:: The data

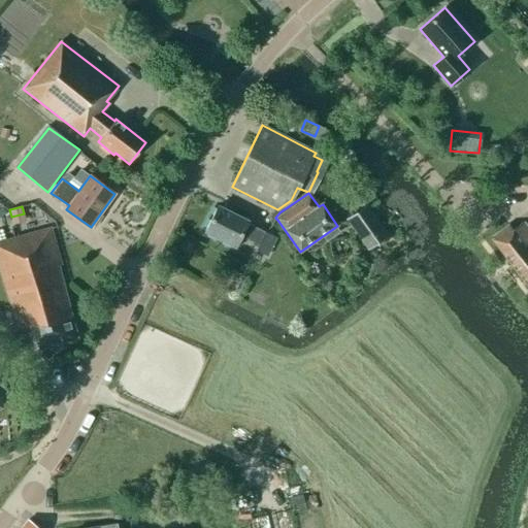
[(272,236),(264,232),(246,223),(248,222),(218,206),(204,232),(235,246),(240,236),(258,245),(266,249),(272,236)]
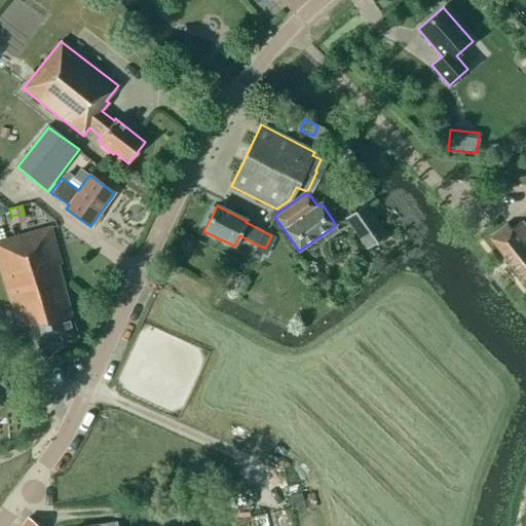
[(347,219),(364,242),(381,231),(364,207),(347,219)]
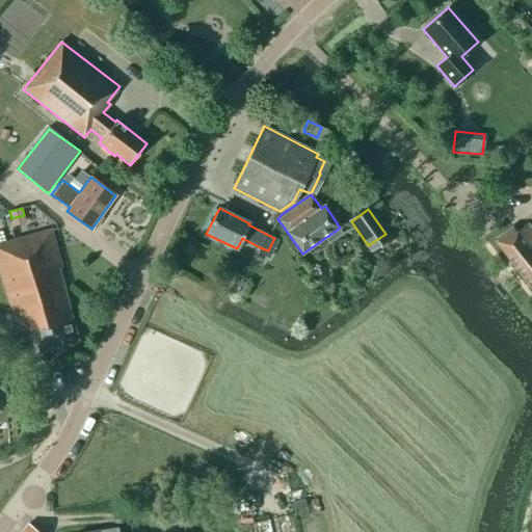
[(495,240),(531,289),(531,231),(527,223),(516,231),(513,227),(495,240)]
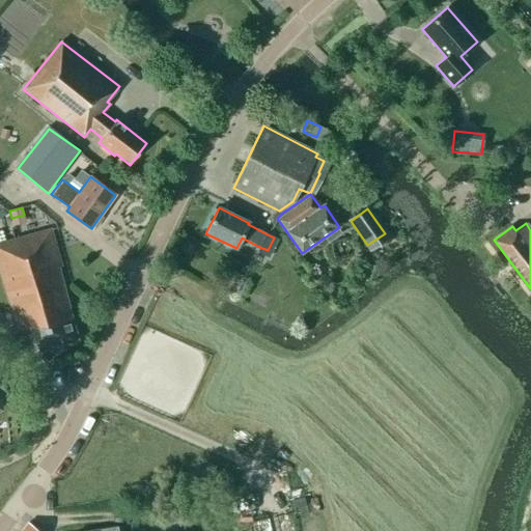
[(31,329),(39,353),(78,340),(56,267),(59,266),(50,229),(0,243),(0,273),(19,333),(31,329)]
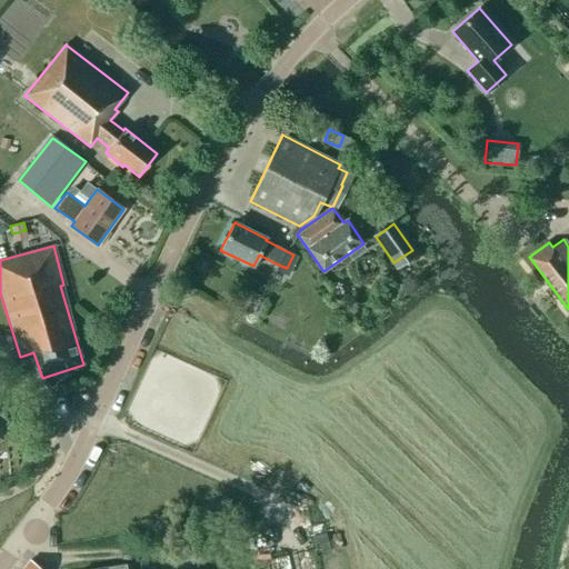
[(261,568),(291,568),(289,557),(260,562),(261,568)]
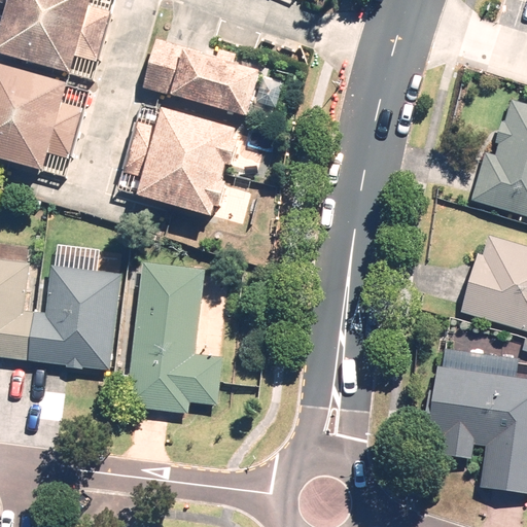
[(91,0),(7,0),(0,29),(0,55),(71,75),(91,0)]
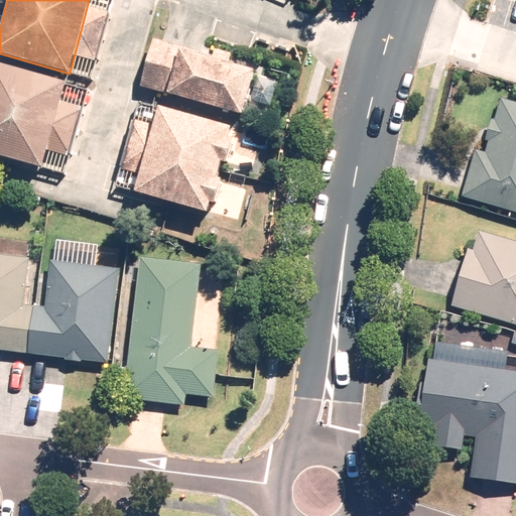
[(255,71),(177,51),(167,93),(245,112),(255,71)]
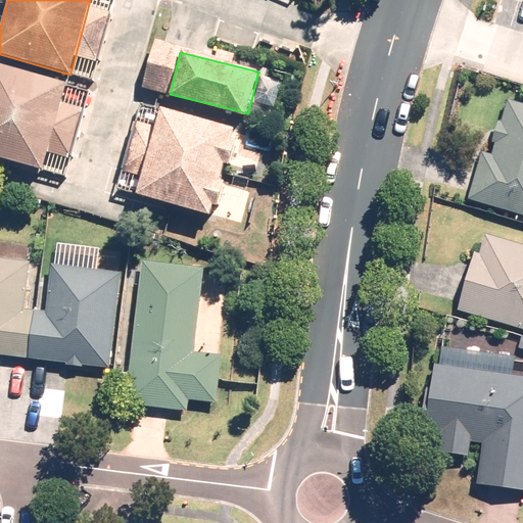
[(65,81),(0,63),(0,157),(43,170),(65,81)]
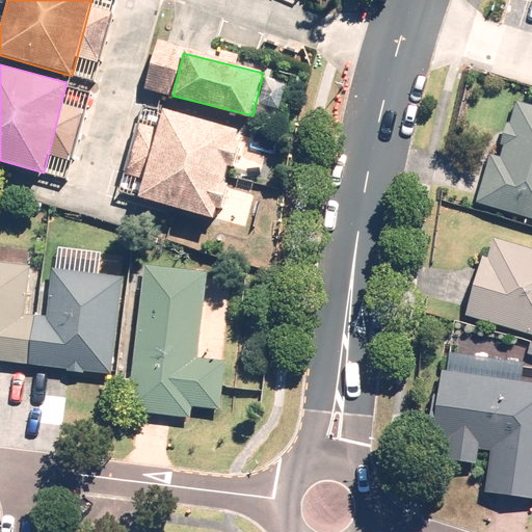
[(531,107),(517,104),(503,156),(490,153),(477,202),(531,216),(531,107)]
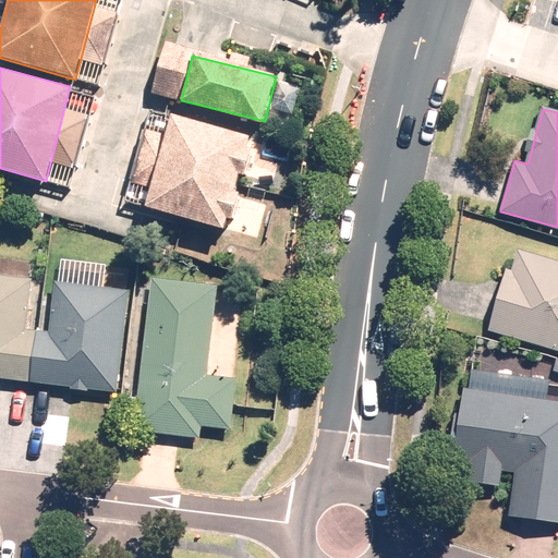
[(255,141),(170,118),(146,208),(223,229),(226,220),(232,222),(240,196),(235,195),(241,177),(244,178),(255,141)]
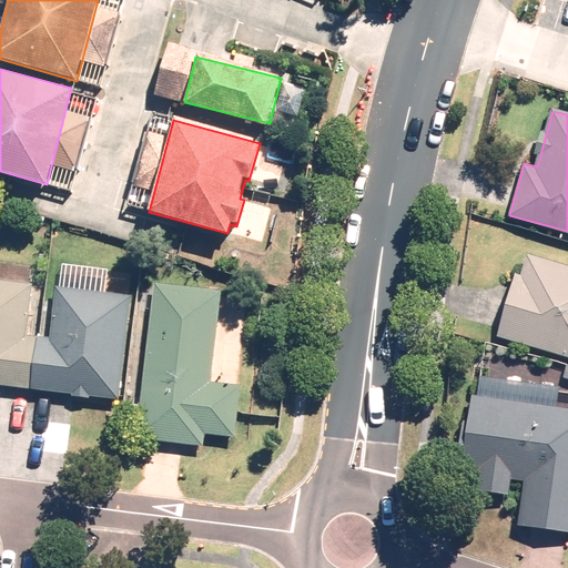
[(567,269),(526,257),(517,287),(511,285),(497,337),(567,357),(567,269)]
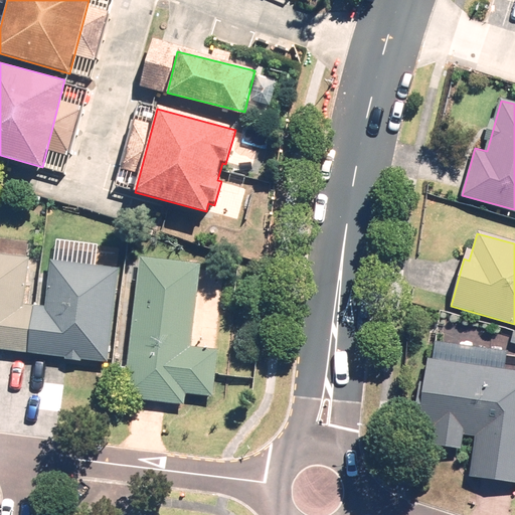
[(202,263),(138,256),(124,399),(185,405),(186,396),(210,399),(214,352),(194,350),(202,263)]
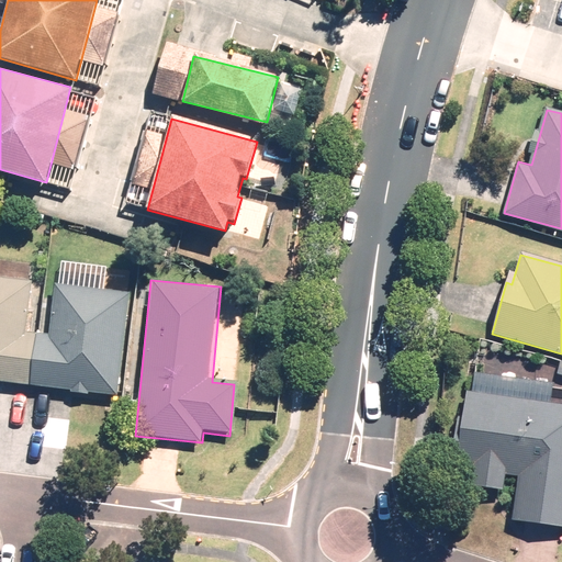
[(0,281),(0,385),(117,394),(125,292),(56,287),(53,335),(26,333),(30,284),(0,281)]
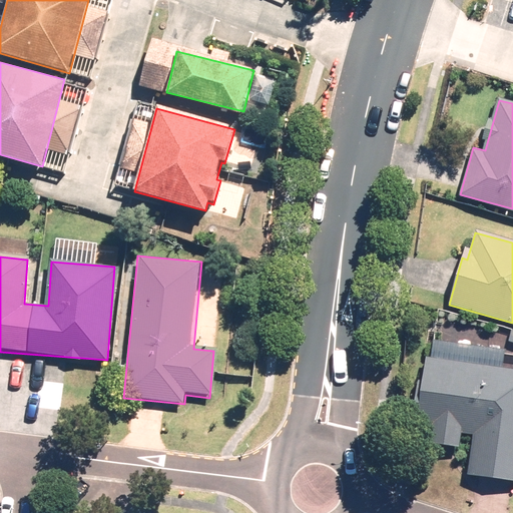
[(506,351),(427,342),(416,441),(471,447),(468,476),(512,481),(512,370),(504,369),(506,351)]
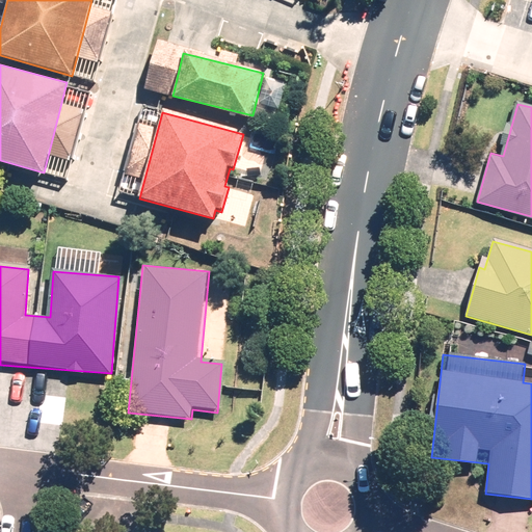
All buildings are outlined.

::::

▶ **What you will do**: Print every entry verbatim and leave all pictures out.

▶ **Your solution**:
[(272,236),(264,232),(246,223),(248,222),(218,206),(204,232),(235,246),(240,236),(258,245),(266,249),(272,236)]
[(347,219),(364,242),(381,231),(364,207),(347,219)]
[(495,240),(531,289),(531,231),(527,223),(516,231),(513,227),(495,240)]
[(31,329),(39,353),(78,340),(56,267),(59,266),(50,229),(0,243),(0,273),(19,333),(31,329)]
[(261,568),(291,568),(289,557),(260,562),(261,568)]
[(91,0),(7,0),(0,29),(0,55),(71,75),(91,0)]
[(255,71),(177,51),(167,93),(245,112),(255,71)]
[(65,81),(0,63),(0,157),(43,170),(65,81)]
[(531,107),(517,104),(503,156),(490,153),(477,202),(531,216),(531,107)]
[(255,141),(170,118),(146,208),(223,229),(226,220),(232,222),(240,196),(235,195),(241,177),(244,178),(255,141)]
[(567,269),(526,257),(517,287),(511,285),(497,337),(567,357),(567,269)]
[(202,263),(138,256),(124,399),(185,405),(186,396),(210,399),(214,352),(194,350),(202,263)]
[(0,281),(0,385),(117,394),(125,292),(56,287),(53,335),(26,333),(30,284),(0,281)]
[(506,351),(427,342),(416,441),(471,447),(468,476),(512,481),(512,370),(504,369),(506,351)]
All buildings are outlined.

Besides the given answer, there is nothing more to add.